YOUR INSTRUCTIONS: Once the line with "gray arrow: (19, 168)" is found, write it out along with each later line exactly, through the end of the entries, skipping every picture.

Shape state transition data
★ ★ ★ ★
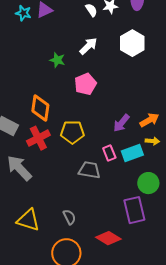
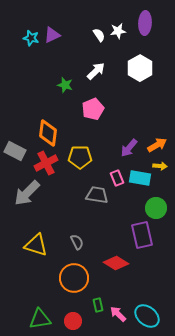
cyan rectangle: (132, 153) -> (140, 178), turned 30
gray arrow: (19, 168) -> (27, 193), turned -92

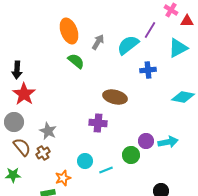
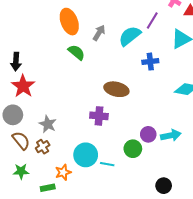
cyan circle: (85, 161) -> (86, 155), size x1.5
cyan line: (106, 170) -> (107, 164), turned 32
green star: (13, 175) -> (21, 171), moved

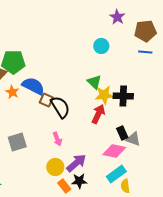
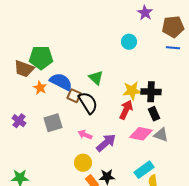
green triangle: (94, 82) -> (96, 78), moved
black rectangle: (122, 133) -> (154, 114), moved
pink arrow: (57, 139) -> (85, 135), turned 136
gray square: (17, 142) -> (53, 123), moved
pink diamond: (114, 151) -> (141, 134), moved
purple arrow: (76, 163) -> (106, 143), moved

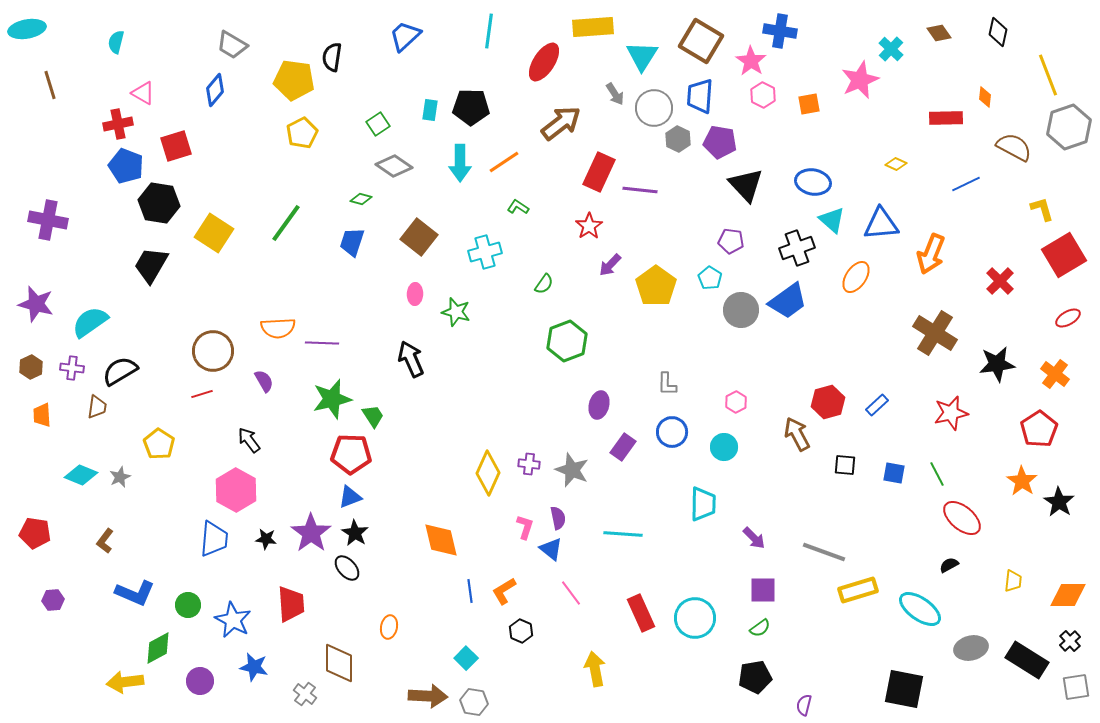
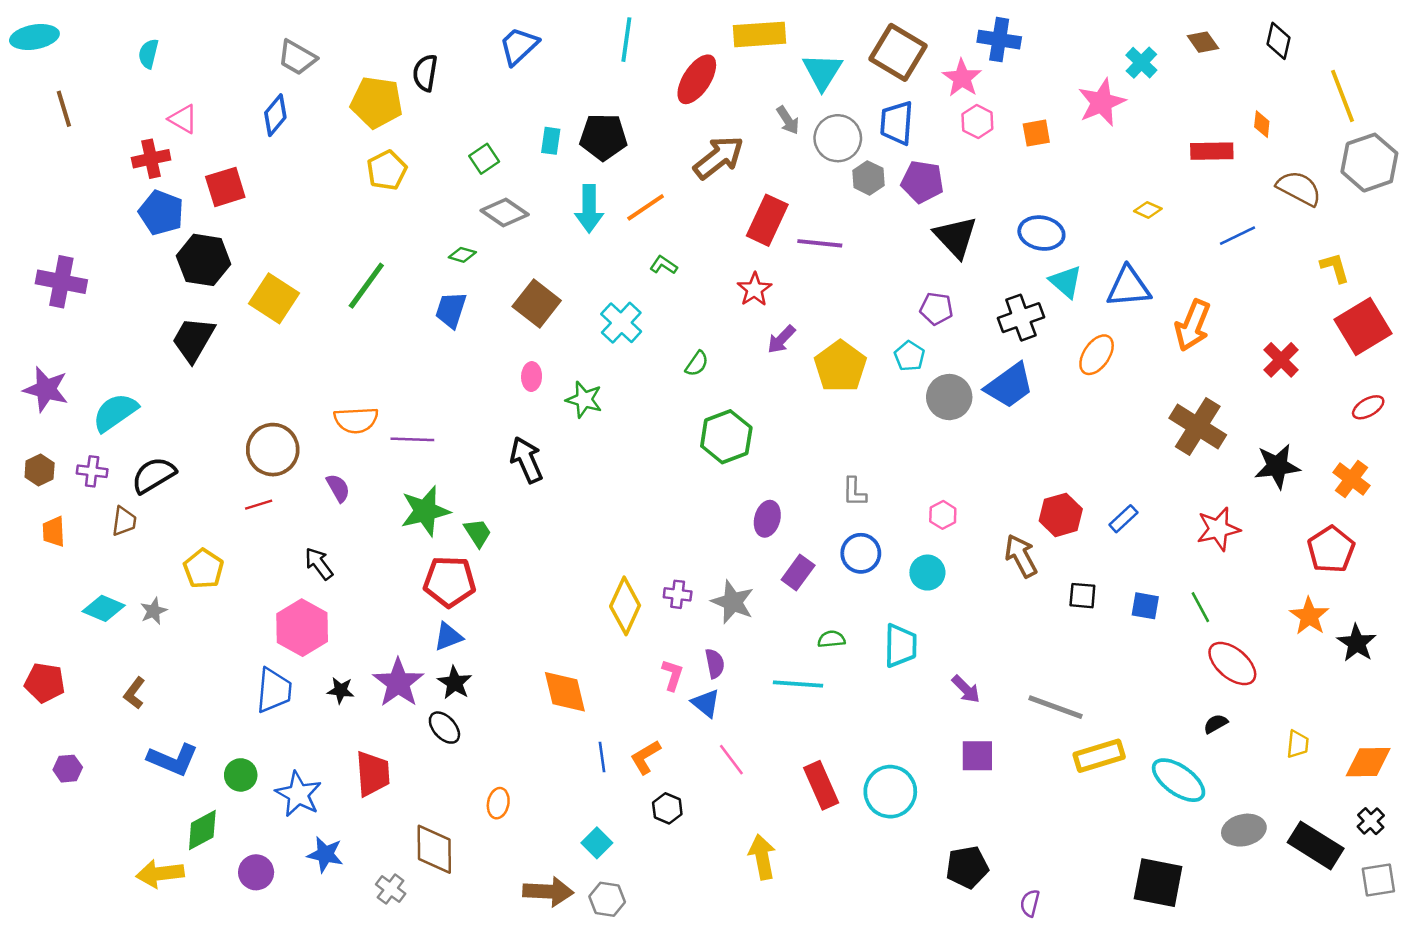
cyan cross: (485, 252) -> (621, 323), turned -32
green semicircle: (760, 628) -> (831, 639), moved, turned -150

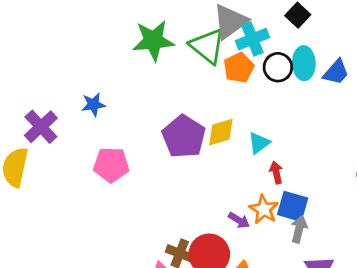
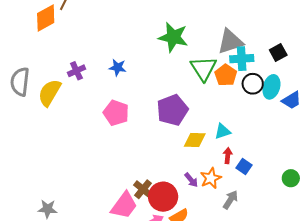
green triangle: (207, 46) -> (204, 69), moved
orange pentagon: (239, 68) -> (226, 75), turned -30
purple cross: (41, 127) -> (76, 71), size x0.7
yellow diamond: (221, 132) -> (195, 140), moved
blue square: (293, 206) -> (244, 166), moved, size x0.7

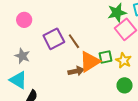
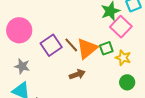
pink circle: (24, 20) -> (19, 30), size x1.6
green square: (106, 57) -> (106, 48), moved
orange triangle: (90, 62) -> (87, 48), moved

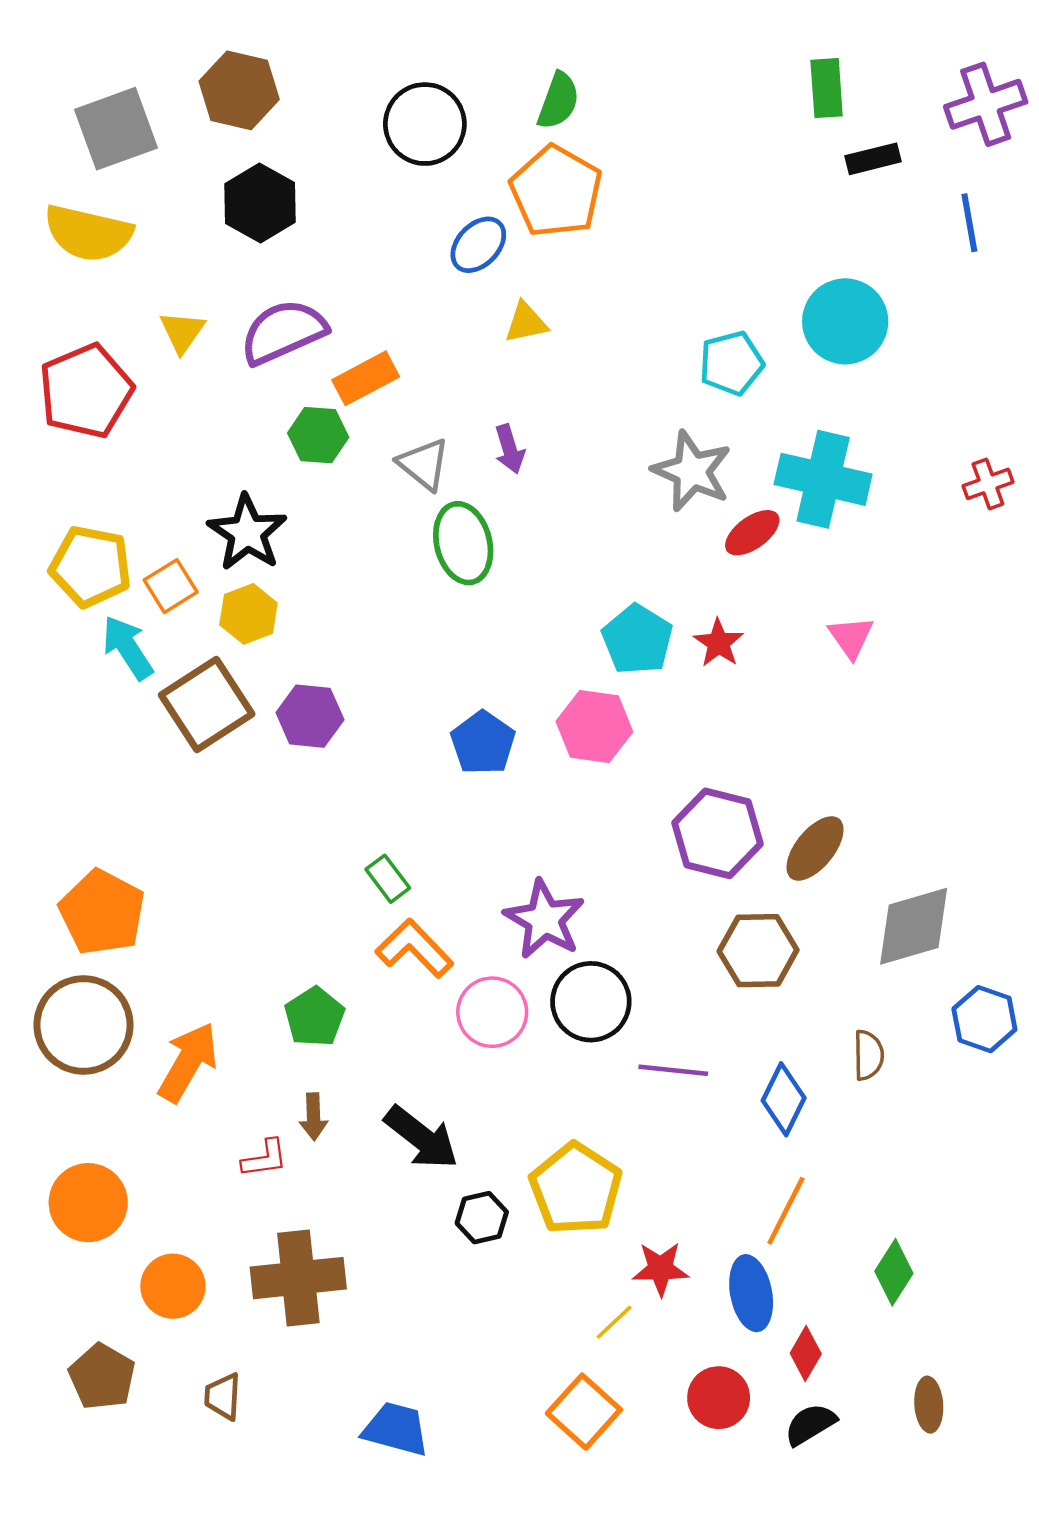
★ ★ ★ ★
TASK ANSWER:
gray arrow: (19, 168) -> (27, 193), turned -92

cyan circle: (85, 161) -> (86, 155), size x1.5
cyan line: (106, 170) -> (107, 164), turned 32
green star: (13, 175) -> (21, 171), moved

green triangle: (94, 82) -> (96, 78), moved
black rectangle: (122, 133) -> (154, 114), moved
pink arrow: (57, 139) -> (85, 135), turned 136
gray square: (17, 142) -> (53, 123), moved
pink diamond: (114, 151) -> (141, 134), moved
purple arrow: (76, 163) -> (106, 143), moved

cyan cross: (485, 252) -> (621, 323), turned -32
green semicircle: (760, 628) -> (831, 639), moved, turned -150

green triangle: (207, 46) -> (204, 69), moved
orange pentagon: (239, 68) -> (226, 75), turned -30
purple cross: (41, 127) -> (76, 71), size x0.7
yellow diamond: (221, 132) -> (195, 140), moved
blue square: (293, 206) -> (244, 166), moved, size x0.7

pink circle: (24, 20) -> (19, 30), size x1.6
green square: (106, 57) -> (106, 48), moved
orange triangle: (90, 62) -> (87, 48), moved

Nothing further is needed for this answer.